WORK TO BE COMPLETED >> Your answer should be one number: the count of lines below that contain "black".

(Data excerpts)
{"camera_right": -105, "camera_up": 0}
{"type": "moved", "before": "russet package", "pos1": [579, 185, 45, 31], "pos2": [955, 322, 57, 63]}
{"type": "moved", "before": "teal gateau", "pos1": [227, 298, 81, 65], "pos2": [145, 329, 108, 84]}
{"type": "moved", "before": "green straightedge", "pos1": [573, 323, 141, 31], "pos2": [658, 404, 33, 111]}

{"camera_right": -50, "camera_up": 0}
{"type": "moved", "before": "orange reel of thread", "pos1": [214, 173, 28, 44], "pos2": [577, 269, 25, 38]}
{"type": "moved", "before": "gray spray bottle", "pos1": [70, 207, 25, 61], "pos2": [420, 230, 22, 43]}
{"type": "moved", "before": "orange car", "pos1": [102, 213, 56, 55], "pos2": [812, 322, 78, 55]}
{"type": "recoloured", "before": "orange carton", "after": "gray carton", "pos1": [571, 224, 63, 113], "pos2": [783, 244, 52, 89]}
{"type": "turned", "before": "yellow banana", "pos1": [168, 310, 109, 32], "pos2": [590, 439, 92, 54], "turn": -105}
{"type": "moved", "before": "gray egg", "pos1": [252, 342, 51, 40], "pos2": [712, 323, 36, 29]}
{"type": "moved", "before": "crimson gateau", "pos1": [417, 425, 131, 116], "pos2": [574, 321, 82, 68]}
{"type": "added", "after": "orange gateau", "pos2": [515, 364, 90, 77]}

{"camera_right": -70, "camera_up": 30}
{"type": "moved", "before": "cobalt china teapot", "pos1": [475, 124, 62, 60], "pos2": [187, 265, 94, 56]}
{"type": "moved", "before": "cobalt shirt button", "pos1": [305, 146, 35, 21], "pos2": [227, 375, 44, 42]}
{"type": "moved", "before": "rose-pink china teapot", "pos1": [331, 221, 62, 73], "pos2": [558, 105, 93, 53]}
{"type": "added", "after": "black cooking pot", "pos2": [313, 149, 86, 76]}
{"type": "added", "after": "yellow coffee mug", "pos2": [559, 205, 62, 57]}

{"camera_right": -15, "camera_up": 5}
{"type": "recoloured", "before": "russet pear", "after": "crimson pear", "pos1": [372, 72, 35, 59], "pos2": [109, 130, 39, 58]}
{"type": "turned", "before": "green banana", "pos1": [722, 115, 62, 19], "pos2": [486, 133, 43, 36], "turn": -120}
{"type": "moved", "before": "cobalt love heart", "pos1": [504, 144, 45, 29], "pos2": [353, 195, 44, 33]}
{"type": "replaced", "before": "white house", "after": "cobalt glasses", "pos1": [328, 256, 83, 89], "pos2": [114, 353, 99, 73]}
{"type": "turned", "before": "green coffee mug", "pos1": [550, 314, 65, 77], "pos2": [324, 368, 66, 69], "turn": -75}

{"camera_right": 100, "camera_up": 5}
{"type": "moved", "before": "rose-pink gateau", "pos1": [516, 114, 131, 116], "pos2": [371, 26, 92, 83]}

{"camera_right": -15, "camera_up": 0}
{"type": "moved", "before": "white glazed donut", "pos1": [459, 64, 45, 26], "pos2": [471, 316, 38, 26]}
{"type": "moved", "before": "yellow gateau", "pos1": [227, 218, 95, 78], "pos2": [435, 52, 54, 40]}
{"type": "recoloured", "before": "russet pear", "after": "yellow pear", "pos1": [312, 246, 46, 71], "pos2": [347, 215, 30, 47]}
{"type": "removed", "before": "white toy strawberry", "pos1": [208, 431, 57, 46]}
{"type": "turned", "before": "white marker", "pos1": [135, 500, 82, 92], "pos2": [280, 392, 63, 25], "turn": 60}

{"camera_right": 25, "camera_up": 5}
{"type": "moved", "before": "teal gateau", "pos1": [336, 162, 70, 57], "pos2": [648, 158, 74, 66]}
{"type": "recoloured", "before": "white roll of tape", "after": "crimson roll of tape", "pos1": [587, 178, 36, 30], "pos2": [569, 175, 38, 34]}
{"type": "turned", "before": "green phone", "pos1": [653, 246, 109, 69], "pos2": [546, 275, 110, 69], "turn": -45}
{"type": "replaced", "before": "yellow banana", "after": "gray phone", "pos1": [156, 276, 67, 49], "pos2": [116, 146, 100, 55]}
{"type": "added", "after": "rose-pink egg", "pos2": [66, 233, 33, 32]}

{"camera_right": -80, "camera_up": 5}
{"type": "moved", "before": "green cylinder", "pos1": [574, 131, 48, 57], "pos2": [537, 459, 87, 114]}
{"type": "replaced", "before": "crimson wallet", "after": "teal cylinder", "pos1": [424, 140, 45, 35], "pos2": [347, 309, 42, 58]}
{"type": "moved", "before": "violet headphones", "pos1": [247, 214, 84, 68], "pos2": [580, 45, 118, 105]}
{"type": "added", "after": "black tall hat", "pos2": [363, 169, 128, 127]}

RESPONSE FOR THIS EXERCISE >> 2